Task instructions: Filter the lines below, keeping each one that holds "degrees".

*** Data for this exercise Section Begins ***

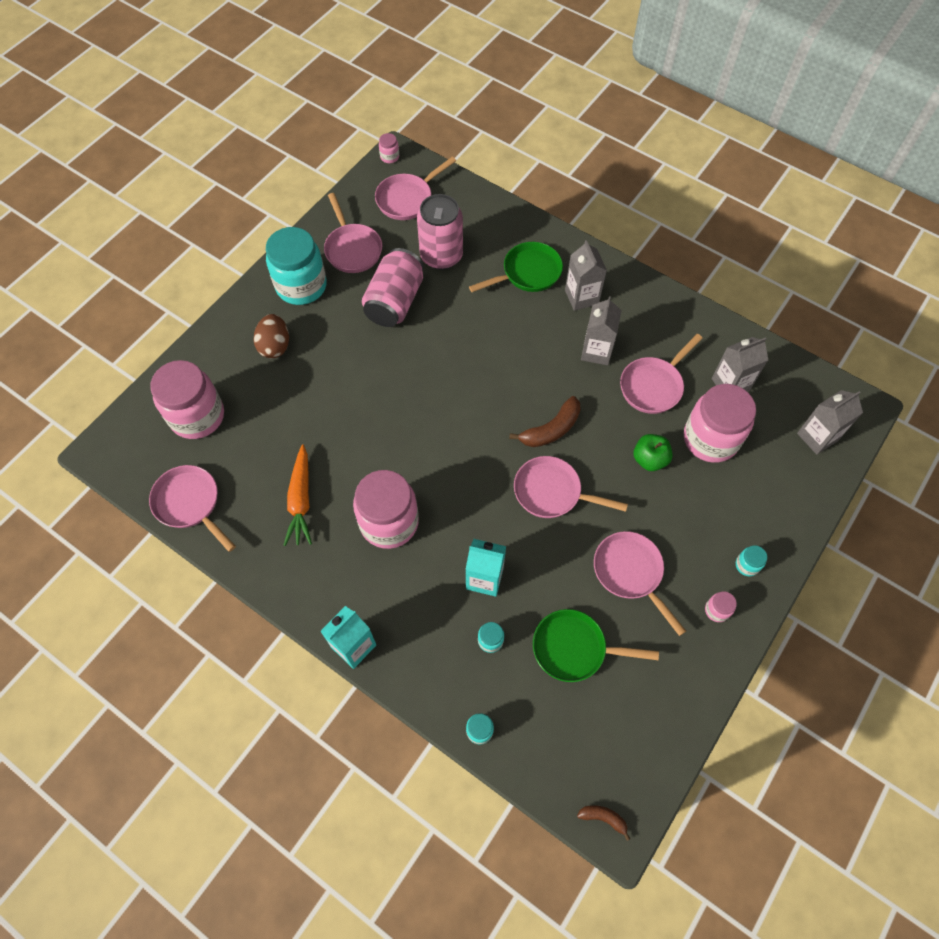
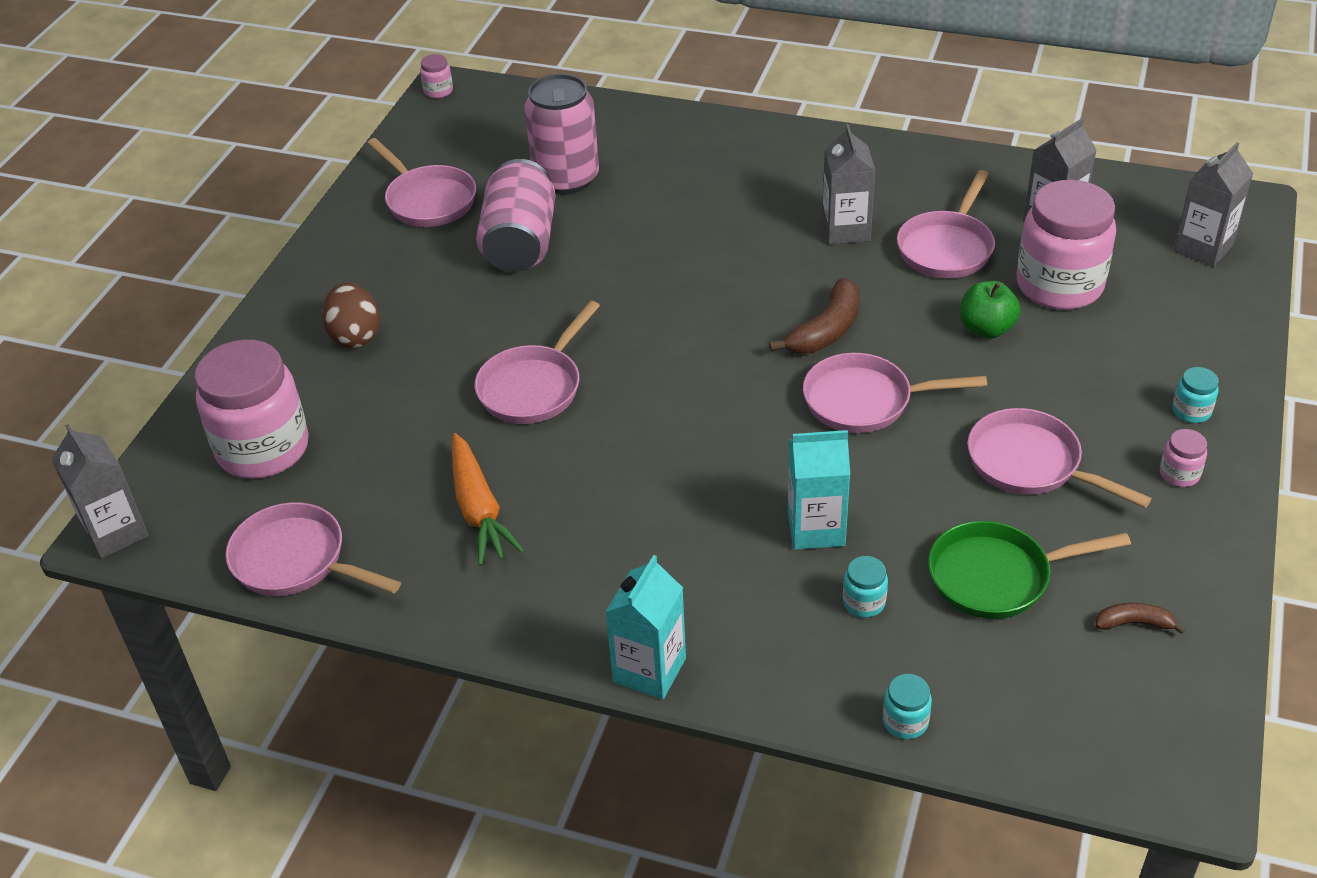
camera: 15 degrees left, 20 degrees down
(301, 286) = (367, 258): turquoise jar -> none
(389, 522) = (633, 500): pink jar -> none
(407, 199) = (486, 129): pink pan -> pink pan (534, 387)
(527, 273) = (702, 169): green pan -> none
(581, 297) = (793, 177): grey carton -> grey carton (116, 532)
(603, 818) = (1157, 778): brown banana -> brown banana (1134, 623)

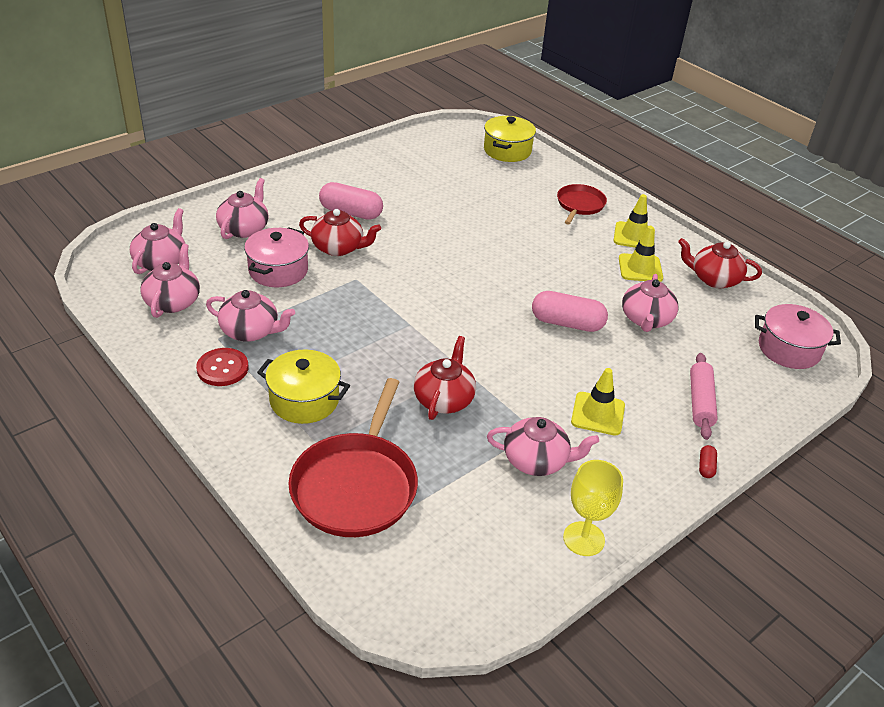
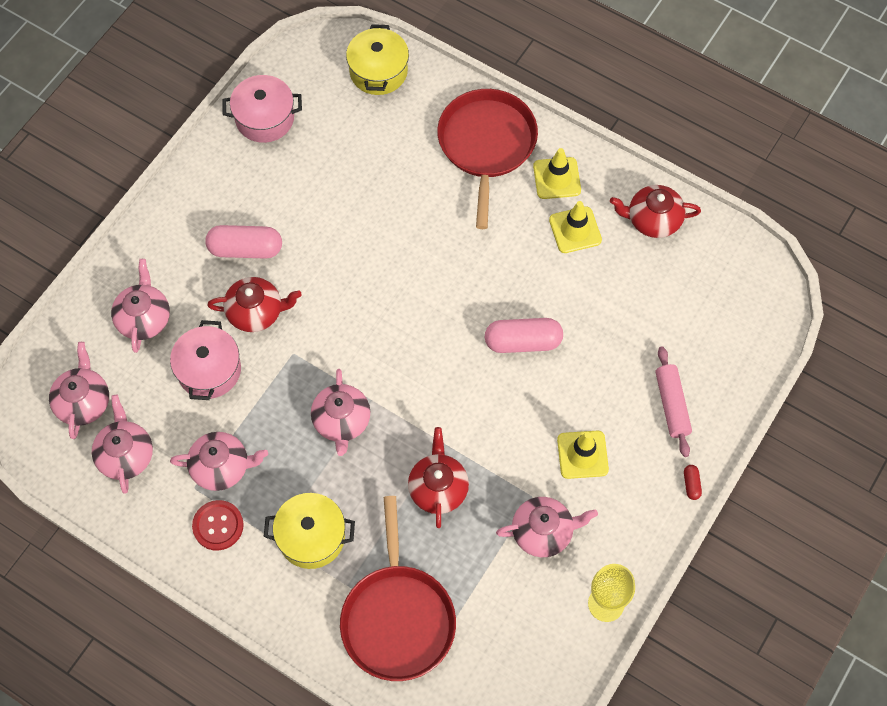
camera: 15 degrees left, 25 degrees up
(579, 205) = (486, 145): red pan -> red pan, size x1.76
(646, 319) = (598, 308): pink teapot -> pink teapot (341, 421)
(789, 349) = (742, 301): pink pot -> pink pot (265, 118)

*** Data for this exercise Section Ends ***

Exercise result:
camera: 15 degrees left, 20 degrees down
camera: 15 degrees left, 25 degrees up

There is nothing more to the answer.